■ Task brief ■
Exactly as written, retype all of the records that come next.

■ Provided entries ■
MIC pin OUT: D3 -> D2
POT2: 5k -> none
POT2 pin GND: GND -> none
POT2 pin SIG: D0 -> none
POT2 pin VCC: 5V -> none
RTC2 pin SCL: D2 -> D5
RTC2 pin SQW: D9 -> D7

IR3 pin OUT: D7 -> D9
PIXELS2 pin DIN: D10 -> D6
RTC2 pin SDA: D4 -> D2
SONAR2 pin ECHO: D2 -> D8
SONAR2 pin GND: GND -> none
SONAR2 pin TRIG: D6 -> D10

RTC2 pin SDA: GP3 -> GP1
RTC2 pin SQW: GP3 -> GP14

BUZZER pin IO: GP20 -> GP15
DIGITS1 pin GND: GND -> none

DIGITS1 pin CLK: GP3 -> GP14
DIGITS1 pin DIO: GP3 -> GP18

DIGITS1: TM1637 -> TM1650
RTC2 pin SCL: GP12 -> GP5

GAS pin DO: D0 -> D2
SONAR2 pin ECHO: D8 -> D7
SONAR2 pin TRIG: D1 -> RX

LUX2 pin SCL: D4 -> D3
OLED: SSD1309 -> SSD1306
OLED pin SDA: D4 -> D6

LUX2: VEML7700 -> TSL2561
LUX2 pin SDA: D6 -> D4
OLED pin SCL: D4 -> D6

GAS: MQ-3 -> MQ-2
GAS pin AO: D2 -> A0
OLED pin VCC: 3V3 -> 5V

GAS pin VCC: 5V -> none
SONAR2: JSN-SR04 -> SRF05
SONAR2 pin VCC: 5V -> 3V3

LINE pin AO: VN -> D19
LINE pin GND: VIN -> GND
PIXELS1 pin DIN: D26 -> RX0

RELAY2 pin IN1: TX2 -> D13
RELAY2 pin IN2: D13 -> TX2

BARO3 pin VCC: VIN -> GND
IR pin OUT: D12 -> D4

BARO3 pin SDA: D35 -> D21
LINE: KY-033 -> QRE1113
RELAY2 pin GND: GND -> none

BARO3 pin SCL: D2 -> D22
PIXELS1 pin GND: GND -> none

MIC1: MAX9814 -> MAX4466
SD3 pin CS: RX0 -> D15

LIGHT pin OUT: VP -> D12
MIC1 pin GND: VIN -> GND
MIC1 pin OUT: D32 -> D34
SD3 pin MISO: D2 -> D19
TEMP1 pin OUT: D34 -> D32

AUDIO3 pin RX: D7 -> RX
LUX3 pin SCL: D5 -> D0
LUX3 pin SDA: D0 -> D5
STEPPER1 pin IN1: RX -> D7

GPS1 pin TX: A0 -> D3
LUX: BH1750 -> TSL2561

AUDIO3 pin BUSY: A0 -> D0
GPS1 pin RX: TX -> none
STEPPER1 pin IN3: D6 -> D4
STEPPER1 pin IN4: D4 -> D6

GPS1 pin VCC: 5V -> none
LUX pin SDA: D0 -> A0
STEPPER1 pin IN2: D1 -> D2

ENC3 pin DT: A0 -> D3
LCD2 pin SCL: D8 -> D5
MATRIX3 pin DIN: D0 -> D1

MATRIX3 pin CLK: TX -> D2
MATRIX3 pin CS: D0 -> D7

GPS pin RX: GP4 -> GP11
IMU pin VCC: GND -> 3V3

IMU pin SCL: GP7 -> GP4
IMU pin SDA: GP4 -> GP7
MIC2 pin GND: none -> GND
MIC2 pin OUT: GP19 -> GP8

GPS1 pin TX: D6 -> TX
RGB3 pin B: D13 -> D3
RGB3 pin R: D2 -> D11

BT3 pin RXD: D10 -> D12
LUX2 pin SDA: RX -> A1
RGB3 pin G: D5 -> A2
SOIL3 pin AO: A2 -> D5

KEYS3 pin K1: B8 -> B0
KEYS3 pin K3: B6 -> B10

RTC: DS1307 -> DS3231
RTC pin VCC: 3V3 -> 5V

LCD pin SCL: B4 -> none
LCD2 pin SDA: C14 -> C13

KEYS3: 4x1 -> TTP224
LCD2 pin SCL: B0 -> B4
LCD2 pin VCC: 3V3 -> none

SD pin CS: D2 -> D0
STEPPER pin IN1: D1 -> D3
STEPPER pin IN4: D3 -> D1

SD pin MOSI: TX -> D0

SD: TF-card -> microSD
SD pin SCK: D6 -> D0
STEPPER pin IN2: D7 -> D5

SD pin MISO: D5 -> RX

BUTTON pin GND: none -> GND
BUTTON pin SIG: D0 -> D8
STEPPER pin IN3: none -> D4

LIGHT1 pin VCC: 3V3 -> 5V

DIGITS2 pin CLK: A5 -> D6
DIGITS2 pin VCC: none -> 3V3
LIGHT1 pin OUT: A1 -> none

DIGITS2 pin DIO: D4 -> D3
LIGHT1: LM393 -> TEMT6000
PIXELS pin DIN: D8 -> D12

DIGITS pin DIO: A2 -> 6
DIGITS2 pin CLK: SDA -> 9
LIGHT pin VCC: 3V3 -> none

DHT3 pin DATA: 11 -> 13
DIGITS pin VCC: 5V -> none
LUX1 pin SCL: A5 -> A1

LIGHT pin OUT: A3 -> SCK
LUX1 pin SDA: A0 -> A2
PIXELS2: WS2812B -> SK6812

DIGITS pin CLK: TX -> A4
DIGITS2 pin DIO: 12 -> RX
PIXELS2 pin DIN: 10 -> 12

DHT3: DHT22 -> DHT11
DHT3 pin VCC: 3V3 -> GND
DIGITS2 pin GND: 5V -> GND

■ Output for this exercise ■
MIC pin OUT: D3 -> D2
POT2: 5k -> none
POT2 pin GND: GND -> none
POT2 pin SIG: D0 -> none
POT2 pin VCC: 5V -> none
RTC2 pin SCL: D2 -> D5
RTC2 pin SQW: D9 -> D7

IR3 pin OUT: D7 -> D9
PIXELS2 pin DIN: D10 -> D6
RTC2 pin SDA: D4 -> D2
SONAR2 pin ECHO: D2 -> D8
SONAR2 pin GND: GND -> none
SONAR2 pin TRIG: D6 -> D10

RTC2 pin SDA: GP3 -> GP1
RTC2 pin SQW: GP3 -> GP14

BUZZER pin IO: GP20 -> GP15
DIGITS1 pin GND: GND -> none

DIGITS1 pin CLK: GP3 -> GP14
DIGITS1 pin DIO: GP3 -> GP18

DIGITS1: TM1637 -> TM1650
RTC2 pin SCL: GP12 -> GP5

GAS pin DO: D0 -> D2
SONAR2 pin ECHO: D8 -> D7
SONAR2 pin TRIG: D1 -> RX

LUX2 pin SCL: D4 -> D3
OLED: SSD1309 -> SSD1306
OLED pin SDA: D4 -> D6

LUX2: VEML7700 -> TSL2561
LUX2 pin SDA: D6 -> D4
OLED pin SCL: D4 -> D6

GAS: MQ-3 -> MQ-2
GAS pin AO: D2 -> A0
OLED pin VCC: 3V3 -> 5V

GAS pin VCC: 5V -> none
SONAR2: JSN-SR04 -> SRF05
SONAR2 pin VCC: 5V -> 3V3

LINE pin AO: VN -> D19
LINE pin GND: VIN -> GND
PIXELS1 pin DIN: D26 -> RX0

RELAY2 pin IN1: TX2 -> D13
RELAY2 pin IN2: D13 -> TX2

BARO3 pin VCC: VIN -> GND
IR pin OUT: D12 -> D4

BARO3 pin SDA: D35 -> D21
LINE: KY-033 -> QRE1113
RELAY2 pin GND: GND -> none

BARO3 pin SCL: D2 -> D22
PIXELS1 pin GND: GND -> none

MIC1: MAX9814 -> MAX4466
SD3 pin CS: RX0 -> D15

LIGHT pin OUT: VP -> D12
MIC1 pin GND: VIN -> GND
MIC1 pin OUT: D32 -> D34
SD3 pin MISO: D2 -> D19
TEMP1 pin OUT: D34 -> D32

AUDIO3 pin RX: D7 -> RX
LUX3 pin SCL: D5 -> D0
LUX3 pin SDA: D0 -> D5
STEPPER1 pin IN1: RX -> D7

GPS1 pin TX: A0 -> D3
LUX: BH1750 -> TSL2561

AUDIO3 pin BUSY: A0 -> D0
GPS1 pin RX: TX -> none
STEPPER1 pin IN3: D6 -> D4
STEPPER1 pin IN4: D4 -> D6

GPS1 pin VCC: 5V -> none
LUX pin SDA: D0 -> A0
STEPPER1 pin IN2: D1 -> D2

ENC3 pin DT: A0 -> D3
LCD2 pin SCL: D8 -> D5
MATRIX3 pin DIN: D0 -> D1

MATRIX3 pin CLK: TX -> D2
MATRIX3 pin CS: D0 -> D7

GPS pin RX: GP4 -> GP11
IMU pin VCC: GND -> 3V3

IMU pin SCL: GP7 -> GP4
IMU pin SDA: GP4 -> GP7
MIC2 pin GND: none -> GND
MIC2 pin OUT: GP19 -> GP8

GPS1 pin TX: D6 -> TX
RGB3 pin B: D13 -> D3
RGB3 pin R: D2 -> D11

BT3 pin RXD: D10 -> D12
LUX2 pin SDA: RX -> A1
RGB3 pin G: D5 -> A2
SOIL3 pin AO: A2 -> D5

KEYS3 pin K1: B8 -> B0
KEYS3 pin K3: B6 -> B10

RTC: DS1307 -> DS3231
RTC pin VCC: 3V3 -> 5V

LCD pin SCL: B4 -> none
LCD2 pin SDA: C14 -> C13

KEYS3: 4x1 -> TTP224
LCD2 pin SCL: B0 -> B4
LCD2 pin VCC: 3V3 -> none

SD pin CS: D2 -> D0
STEPPER pin IN1: D1 -> D3
STEPPER pin IN4: D3 -> D1

SD pin MOSI: TX -> D0

SD: TF-card -> microSD
SD pin SCK: D6 -> D0
STEPPER pin IN2: D7 -> D5

SD pin MISO: D5 -> RX

BUTTON pin GND: none -> GND
BUTTON pin SIG: D0 -> D8
STEPPER pin IN3: none -> D4

LIGHT1 pin VCC: 3V3 -> 5V

DIGITS2 pin CLK: A5 -> D6
DIGITS2 pin VCC: none -> 3V3
LIGHT1 pin OUT: A1 -> none

DIGITS2 pin DIO: D4 -> D3
LIGHT1: LM393 -> TEMT6000
PIXELS pin DIN: D8 -> D12

DIGITS pin DIO: A2 -> 6
DIGITS2 pin CLK: SDA -> 9
LIGHT pin VCC: 3V3 -> none

DHT3 pin DATA: 11 -> 13
DIGITS pin VCC: 5V -> none
LUX1 pin SCL: A5 -> A1

LIGHT pin OUT: A3 -> SCK
LUX1 pin SDA: A0 -> A2
PIXELS2: WS2812B -> SK6812

DIGITS pin CLK: TX -> A4
DIGITS2 pin DIO: 12 -> RX
PIXELS2 pin DIN: 10 -> 12

DHT3: DHT22 -> DHT11
DHT3 pin VCC: 3V3 -> GND
DIGITS2 pin GND: 5V -> GND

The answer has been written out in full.